* **PROBLEM**
Count the lines below that contain the word "cylinder", and reply with that number alone.

*** EXERCISE MATERIALS ***

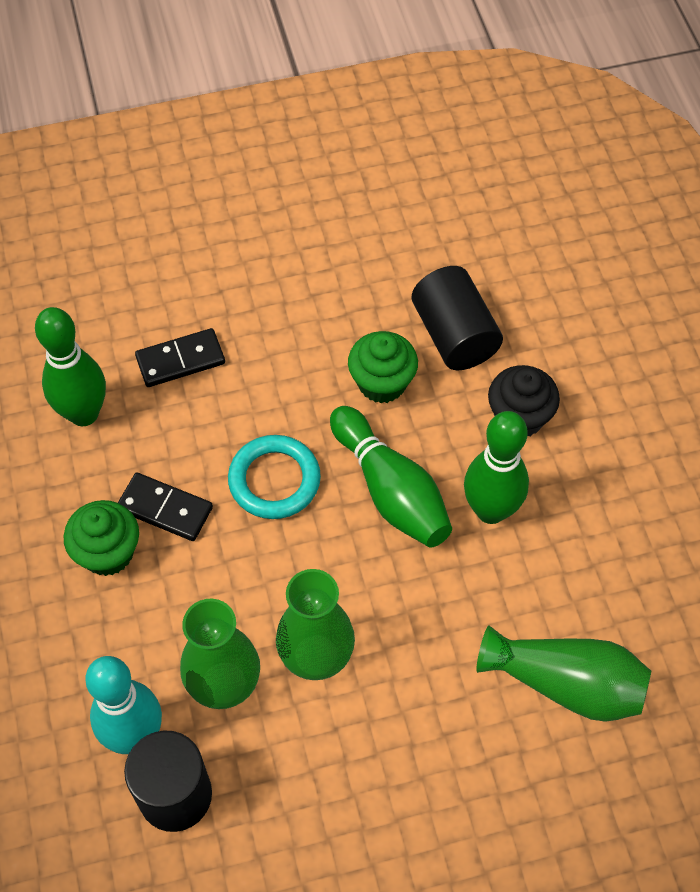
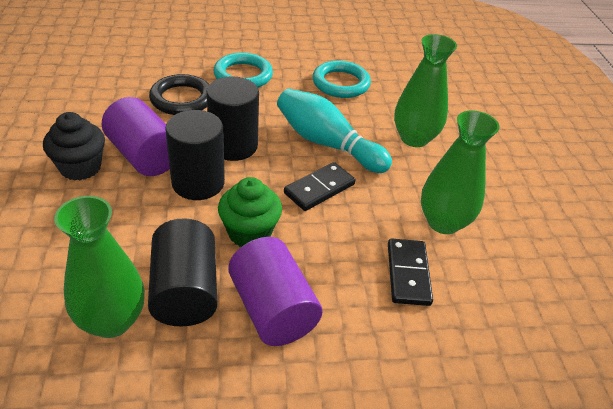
black cylinder: [124,730,212,832] [412,266,503,370] = 2 -> [148,218,218,327] [165,110,225,200] [206,76,259,161] = 3
black ring: none = 0 -> [149,74,209,115] = 1
green bowling pin: [35,307,106,426] [330,406,452,548] [464,411,529,524] = 3 -> none = 0
green cupcake: [64,500,139,576] [348,331,418,403] = 2 -> [218,177,282,247] = 1
purple cylinder: none = 0 -> [102,97,170,176] [228,237,323,346] = 2
turquoise ring: [228,435,321,519] = 1 -> [214,53,273,88] [313,60,371,98] = 2

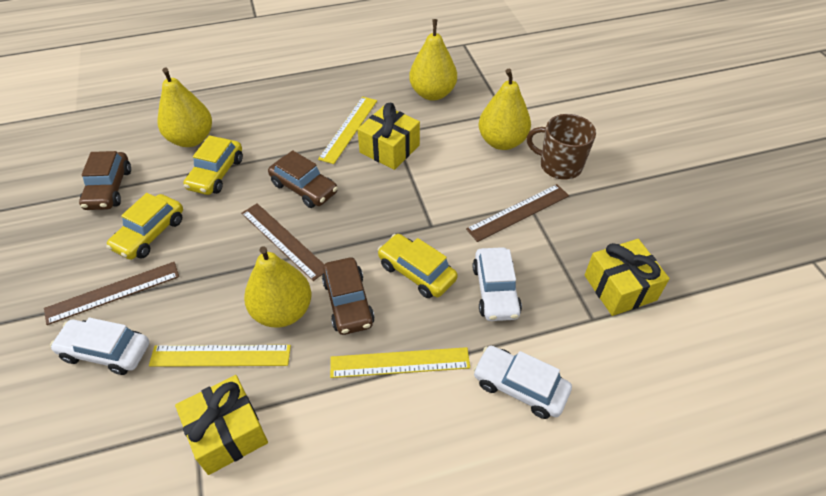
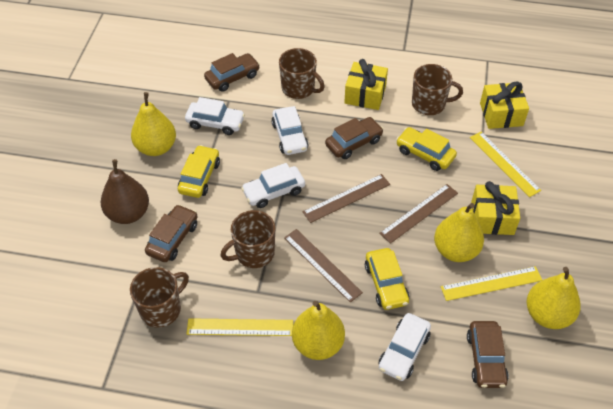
brown car: [79,151,131,210] [268,150,338,208] [322,258,375,335] = 3 -> [145,204,198,262] [204,53,260,92] [325,117,384,159] [467,321,509,388] = 4
brown mug: [527,114,596,180] = 1 -> [130,267,189,328] [220,210,275,268] [279,48,325,99] [412,64,463,115] = 4
brown pear: none = 0 -> [100,159,149,224] = 1
white car: [50,318,149,375] [472,247,522,321] [473,346,572,419] = 3 -> [185,97,245,135] [241,163,305,208] [271,106,308,155] [378,313,431,381] = 4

*** End of EXERCISE MATERIALS ***

* **WRITTEN ANSWER**
2